■ Task goal: Would you output the entries below only from the line containing "blue semicircle: (416, 169)" through the line containing "gray arrow: (421, 268) -> (254, 151), moved", exactly as they stand and with both ends included?

╭─ Dataset entries

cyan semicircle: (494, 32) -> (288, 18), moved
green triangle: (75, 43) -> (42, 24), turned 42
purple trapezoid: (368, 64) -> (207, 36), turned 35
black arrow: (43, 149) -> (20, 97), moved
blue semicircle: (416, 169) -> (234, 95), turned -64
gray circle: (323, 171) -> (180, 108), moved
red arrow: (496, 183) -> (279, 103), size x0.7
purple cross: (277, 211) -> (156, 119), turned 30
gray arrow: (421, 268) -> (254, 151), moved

╰─
╭─ Dataset entries

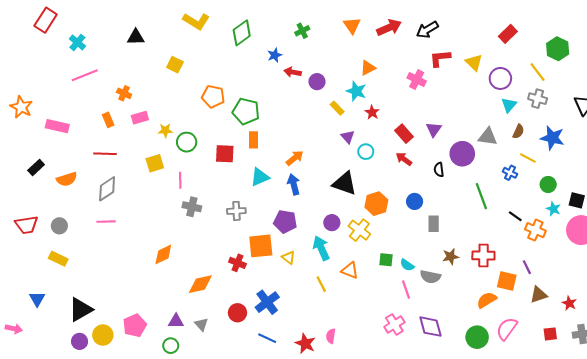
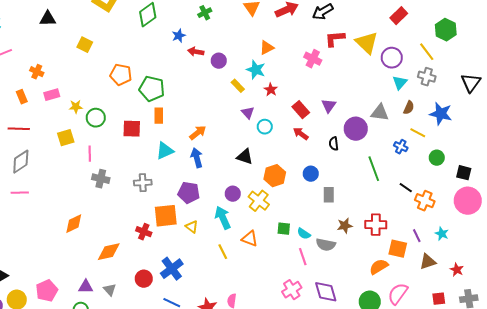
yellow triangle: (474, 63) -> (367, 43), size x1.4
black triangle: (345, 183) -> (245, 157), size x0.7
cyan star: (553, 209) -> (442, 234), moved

╰─

■ Result of the task:
blue semicircle: (416, 169) -> (234, 95), turned -64
gray circle: (323, 171) -> (180, 108), moved
red arrow: (496, 183) -> (279, 103), size x0.7
purple cross: (277, 211) -> (156, 119), turned 30
gray arrow: (421, 268) -> (254, 151), moved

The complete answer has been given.